**Task details:** Pick out the lines below that include the string "LEDK".

(Records contained in a dataset)
════
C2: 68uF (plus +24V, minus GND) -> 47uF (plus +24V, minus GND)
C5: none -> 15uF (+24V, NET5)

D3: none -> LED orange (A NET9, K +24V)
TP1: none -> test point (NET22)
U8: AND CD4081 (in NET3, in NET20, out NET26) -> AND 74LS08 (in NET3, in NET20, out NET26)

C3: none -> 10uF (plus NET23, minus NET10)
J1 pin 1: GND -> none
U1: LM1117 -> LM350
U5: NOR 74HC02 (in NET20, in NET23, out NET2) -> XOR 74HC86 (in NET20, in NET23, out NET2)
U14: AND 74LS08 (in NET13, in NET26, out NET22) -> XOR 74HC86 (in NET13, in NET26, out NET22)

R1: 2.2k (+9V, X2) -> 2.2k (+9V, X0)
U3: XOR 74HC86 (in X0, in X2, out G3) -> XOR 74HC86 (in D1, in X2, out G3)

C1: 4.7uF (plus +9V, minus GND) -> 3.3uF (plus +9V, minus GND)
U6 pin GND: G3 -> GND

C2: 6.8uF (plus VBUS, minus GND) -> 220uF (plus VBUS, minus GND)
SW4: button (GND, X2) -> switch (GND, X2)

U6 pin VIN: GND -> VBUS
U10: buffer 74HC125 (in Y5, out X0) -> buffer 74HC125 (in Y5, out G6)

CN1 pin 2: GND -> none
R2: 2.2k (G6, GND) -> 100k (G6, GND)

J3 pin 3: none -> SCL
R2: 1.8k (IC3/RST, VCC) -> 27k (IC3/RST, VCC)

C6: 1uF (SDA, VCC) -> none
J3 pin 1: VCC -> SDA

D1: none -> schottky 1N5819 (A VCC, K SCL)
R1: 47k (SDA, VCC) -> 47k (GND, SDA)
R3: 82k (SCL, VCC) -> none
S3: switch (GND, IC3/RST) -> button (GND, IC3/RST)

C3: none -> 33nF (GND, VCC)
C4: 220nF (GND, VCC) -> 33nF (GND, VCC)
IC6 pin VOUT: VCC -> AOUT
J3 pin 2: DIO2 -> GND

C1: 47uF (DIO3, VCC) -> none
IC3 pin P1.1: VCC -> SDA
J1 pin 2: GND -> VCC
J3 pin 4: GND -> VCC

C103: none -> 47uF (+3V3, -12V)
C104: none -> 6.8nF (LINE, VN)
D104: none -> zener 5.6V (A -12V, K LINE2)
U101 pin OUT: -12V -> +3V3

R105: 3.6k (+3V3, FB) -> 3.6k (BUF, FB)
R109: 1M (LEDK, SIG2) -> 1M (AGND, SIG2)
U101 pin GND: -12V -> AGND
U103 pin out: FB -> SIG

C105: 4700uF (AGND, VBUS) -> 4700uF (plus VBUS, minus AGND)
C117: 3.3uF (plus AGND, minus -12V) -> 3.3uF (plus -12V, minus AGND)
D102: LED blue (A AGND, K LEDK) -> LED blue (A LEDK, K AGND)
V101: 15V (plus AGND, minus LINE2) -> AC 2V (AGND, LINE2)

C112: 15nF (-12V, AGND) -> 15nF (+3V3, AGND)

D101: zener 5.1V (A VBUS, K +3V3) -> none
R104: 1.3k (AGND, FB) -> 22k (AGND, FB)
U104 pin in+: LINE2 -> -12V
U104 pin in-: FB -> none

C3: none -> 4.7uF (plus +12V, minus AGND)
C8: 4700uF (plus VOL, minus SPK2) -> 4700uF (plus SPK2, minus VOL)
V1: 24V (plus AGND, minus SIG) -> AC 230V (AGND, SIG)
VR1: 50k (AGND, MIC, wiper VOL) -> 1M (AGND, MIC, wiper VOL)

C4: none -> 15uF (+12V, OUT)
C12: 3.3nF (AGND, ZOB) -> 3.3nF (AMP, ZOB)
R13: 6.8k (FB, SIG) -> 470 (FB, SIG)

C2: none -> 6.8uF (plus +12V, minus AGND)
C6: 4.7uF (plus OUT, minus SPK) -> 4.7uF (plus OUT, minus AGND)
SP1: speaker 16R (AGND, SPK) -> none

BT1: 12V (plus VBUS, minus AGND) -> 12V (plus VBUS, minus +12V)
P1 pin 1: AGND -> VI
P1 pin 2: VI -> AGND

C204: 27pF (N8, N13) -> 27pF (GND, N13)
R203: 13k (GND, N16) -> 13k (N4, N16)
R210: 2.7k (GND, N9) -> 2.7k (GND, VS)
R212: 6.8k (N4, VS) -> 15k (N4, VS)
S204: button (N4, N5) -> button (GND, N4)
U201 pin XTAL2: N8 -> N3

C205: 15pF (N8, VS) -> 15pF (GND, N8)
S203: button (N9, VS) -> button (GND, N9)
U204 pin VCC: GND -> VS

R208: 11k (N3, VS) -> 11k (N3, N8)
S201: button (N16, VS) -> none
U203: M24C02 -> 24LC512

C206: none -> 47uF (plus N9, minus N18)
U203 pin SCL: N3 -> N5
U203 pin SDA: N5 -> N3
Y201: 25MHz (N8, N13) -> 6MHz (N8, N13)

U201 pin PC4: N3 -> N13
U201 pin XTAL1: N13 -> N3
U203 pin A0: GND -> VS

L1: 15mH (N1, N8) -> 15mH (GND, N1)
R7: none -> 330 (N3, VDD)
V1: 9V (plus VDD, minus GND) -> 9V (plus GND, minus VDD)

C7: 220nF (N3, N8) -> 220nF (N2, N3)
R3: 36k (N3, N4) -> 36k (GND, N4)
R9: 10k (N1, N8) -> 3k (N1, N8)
════
**Solution:**
R109: 1M (LEDK, SIG2) -> 1M (AGND, SIG2)
D102: LED blue (A AGND, K LEDK) -> LED blue (A LEDK, K AGND)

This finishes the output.